━━━ EXERCISE MATERIAL

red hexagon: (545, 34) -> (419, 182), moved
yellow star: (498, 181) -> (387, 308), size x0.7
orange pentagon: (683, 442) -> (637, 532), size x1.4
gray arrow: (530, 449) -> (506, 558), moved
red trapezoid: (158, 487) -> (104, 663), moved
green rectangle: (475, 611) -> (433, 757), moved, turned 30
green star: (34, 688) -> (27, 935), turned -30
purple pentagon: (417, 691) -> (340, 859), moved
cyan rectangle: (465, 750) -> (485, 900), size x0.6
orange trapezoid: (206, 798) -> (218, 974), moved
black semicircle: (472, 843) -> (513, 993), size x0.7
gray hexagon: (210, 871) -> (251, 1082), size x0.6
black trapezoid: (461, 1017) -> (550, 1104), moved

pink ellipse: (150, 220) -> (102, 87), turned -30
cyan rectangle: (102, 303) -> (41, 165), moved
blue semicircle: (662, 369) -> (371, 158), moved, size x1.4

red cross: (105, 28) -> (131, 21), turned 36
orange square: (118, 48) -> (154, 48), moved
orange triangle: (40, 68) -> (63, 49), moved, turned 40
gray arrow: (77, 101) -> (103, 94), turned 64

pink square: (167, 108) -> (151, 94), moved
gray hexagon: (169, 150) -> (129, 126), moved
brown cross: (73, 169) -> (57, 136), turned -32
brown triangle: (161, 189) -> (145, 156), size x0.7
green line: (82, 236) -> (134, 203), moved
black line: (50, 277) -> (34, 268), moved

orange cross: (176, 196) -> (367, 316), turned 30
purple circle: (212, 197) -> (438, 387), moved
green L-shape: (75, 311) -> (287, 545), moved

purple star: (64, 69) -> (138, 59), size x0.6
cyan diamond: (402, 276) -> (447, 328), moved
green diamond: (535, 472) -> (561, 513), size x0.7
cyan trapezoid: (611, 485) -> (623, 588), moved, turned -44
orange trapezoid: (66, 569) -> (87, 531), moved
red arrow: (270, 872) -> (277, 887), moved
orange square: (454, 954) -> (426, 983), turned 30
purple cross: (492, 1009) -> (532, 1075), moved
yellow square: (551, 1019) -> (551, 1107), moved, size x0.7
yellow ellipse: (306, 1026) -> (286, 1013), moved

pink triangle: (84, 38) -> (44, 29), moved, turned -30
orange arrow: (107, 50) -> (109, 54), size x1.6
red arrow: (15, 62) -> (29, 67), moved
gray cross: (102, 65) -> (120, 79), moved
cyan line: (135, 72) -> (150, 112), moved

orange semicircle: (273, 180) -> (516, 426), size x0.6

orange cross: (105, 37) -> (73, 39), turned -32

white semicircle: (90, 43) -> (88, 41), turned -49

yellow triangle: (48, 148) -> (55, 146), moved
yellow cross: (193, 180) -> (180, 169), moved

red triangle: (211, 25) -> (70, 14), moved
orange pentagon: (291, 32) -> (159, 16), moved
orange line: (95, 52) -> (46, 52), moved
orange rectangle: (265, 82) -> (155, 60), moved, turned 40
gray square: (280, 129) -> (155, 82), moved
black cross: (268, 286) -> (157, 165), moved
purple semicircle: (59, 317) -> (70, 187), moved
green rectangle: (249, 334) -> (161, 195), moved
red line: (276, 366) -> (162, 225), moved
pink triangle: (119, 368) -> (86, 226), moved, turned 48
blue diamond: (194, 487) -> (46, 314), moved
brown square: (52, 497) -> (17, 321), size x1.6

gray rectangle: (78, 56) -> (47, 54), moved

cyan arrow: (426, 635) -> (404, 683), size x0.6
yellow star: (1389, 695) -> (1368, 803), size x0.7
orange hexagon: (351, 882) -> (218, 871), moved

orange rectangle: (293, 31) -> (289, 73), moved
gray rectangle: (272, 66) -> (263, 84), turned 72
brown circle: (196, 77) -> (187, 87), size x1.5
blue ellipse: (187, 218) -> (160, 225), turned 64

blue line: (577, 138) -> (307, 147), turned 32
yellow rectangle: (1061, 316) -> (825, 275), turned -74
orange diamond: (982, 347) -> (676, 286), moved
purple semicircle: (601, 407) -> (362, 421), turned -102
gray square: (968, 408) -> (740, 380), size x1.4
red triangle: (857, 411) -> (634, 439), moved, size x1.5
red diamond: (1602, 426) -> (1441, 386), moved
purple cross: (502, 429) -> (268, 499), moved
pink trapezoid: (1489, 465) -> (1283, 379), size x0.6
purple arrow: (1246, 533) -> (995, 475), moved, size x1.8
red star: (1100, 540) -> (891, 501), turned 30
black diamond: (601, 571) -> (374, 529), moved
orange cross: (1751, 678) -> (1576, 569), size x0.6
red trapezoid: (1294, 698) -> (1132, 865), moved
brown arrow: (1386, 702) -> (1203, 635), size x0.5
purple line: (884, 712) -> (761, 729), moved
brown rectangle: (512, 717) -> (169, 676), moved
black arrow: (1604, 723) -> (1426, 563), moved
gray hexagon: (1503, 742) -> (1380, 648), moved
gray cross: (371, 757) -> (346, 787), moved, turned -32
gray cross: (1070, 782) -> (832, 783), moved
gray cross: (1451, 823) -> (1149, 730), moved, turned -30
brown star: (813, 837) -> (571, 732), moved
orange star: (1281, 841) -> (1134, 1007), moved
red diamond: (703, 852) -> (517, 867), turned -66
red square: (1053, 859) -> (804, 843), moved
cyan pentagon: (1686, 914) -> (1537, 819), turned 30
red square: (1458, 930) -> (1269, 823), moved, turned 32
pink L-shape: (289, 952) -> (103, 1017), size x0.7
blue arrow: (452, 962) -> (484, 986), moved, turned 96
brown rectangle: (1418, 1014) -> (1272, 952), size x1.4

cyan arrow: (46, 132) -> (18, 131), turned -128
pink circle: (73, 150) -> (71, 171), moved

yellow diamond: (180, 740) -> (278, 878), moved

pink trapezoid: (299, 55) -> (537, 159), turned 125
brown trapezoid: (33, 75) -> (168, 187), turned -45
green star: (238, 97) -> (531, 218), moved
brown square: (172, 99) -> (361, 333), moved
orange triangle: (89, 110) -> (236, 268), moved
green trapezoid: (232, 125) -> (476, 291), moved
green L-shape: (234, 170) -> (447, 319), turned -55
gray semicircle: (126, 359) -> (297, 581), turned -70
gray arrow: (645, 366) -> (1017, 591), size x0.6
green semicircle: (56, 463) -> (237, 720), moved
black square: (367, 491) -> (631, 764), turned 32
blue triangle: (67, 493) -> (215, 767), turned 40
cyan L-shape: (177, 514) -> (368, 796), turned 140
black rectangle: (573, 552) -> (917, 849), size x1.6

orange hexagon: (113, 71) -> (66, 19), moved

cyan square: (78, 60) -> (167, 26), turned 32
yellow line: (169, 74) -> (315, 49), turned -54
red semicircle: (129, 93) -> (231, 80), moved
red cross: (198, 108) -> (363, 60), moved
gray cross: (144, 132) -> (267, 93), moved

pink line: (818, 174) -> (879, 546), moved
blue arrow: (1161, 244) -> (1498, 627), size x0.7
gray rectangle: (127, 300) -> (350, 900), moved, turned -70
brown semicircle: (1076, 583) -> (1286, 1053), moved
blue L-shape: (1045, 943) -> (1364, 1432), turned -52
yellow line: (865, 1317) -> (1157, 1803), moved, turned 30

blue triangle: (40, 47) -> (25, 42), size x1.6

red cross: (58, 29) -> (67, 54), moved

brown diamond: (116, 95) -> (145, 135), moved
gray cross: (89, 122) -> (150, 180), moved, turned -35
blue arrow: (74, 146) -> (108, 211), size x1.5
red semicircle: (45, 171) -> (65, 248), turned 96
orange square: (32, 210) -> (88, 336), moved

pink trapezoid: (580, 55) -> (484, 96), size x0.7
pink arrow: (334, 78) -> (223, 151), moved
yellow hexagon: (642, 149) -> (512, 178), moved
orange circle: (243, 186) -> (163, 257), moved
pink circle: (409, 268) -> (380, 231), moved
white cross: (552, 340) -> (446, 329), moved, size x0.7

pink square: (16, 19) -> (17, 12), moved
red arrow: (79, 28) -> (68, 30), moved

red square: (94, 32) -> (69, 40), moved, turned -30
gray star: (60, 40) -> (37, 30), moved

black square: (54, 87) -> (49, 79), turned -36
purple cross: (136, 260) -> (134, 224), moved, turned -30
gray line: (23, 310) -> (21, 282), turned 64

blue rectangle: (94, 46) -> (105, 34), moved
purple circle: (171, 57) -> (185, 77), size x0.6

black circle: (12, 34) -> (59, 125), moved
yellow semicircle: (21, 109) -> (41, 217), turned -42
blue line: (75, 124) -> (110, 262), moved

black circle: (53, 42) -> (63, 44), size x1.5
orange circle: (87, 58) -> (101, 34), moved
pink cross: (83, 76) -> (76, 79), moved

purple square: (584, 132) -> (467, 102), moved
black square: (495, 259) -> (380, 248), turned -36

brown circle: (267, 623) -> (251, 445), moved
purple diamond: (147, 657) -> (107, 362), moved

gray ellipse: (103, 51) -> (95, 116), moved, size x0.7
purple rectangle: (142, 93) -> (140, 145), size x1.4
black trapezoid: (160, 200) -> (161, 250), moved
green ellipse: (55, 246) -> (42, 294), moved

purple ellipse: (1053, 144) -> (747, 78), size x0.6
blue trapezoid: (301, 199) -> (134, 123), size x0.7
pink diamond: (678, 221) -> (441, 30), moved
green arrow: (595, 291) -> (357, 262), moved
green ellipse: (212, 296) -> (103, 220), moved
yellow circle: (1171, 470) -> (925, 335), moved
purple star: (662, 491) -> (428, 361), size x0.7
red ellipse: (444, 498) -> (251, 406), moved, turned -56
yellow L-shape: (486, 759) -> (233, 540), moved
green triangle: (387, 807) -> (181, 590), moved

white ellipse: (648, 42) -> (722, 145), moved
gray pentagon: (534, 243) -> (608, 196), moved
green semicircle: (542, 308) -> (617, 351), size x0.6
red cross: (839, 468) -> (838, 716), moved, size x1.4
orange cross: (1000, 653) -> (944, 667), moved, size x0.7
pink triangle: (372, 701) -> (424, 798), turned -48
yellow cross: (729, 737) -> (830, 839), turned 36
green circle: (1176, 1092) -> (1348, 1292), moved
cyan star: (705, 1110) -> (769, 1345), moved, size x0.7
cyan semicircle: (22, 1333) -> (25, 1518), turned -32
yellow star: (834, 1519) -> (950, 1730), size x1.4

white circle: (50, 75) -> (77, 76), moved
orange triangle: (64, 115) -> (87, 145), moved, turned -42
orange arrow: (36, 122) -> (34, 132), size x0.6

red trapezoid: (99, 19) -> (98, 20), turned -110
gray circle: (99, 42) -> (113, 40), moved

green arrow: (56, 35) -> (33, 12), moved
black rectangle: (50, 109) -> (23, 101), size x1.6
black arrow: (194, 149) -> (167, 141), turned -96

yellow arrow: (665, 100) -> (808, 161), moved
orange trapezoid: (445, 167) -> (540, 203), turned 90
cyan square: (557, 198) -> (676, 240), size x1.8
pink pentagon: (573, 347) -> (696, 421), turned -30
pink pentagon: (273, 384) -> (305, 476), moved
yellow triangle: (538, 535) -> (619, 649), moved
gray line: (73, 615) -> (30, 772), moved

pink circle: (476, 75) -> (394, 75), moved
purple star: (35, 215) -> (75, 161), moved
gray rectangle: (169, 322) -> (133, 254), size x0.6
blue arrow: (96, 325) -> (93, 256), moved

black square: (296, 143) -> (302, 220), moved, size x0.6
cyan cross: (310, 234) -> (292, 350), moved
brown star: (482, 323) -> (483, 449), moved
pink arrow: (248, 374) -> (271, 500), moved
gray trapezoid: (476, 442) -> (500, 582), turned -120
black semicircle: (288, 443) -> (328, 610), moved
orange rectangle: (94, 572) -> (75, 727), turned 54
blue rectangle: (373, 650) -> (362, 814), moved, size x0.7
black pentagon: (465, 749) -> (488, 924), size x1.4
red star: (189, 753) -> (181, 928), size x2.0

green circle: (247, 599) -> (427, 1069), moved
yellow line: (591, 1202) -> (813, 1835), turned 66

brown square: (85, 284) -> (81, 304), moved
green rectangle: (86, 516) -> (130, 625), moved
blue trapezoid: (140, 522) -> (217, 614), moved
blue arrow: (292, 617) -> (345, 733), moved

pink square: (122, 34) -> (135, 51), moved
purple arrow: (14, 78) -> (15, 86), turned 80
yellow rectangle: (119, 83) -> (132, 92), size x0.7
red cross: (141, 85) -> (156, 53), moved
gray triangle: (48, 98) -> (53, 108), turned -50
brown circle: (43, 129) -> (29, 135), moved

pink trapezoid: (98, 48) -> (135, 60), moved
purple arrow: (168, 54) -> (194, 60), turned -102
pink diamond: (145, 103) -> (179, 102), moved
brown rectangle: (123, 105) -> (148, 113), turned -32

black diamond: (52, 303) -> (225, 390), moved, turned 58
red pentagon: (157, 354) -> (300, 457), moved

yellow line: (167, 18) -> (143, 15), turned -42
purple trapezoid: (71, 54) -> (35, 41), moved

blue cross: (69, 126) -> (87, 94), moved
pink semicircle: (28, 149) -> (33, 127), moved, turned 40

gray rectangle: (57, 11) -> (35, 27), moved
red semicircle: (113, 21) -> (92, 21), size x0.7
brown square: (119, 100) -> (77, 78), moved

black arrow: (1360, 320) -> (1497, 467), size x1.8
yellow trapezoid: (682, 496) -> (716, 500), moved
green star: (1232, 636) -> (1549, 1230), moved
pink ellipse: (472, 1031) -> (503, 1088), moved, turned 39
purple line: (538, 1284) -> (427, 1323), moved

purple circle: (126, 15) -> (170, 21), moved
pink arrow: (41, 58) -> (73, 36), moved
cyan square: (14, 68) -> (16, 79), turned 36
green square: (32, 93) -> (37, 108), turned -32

━━━━━━

▸ WHAT THE EXERCISE ASKS
From the listing above, copy every line where the string "ellipse" is found.

▸ OUTPUT BELOW
pink ellipse: (150, 220) -> (102, 87), turned -30
yellow ellipse: (306, 1026) -> (286, 1013), moved
blue ellipse: (187, 218) -> (160, 225), turned 64
gray ellipse: (103, 51) -> (95, 116), moved, size x0.7
green ellipse: (55, 246) -> (42, 294), moved
purple ellipse: (1053, 144) -> (747, 78), size x0.6
green ellipse: (212, 296) -> (103, 220), moved
red ellipse: (444, 498) -> (251, 406), moved, turned -56
white ellipse: (648, 42) -> (722, 145), moved
pink ellipse: (472, 1031) -> (503, 1088), moved, turned 39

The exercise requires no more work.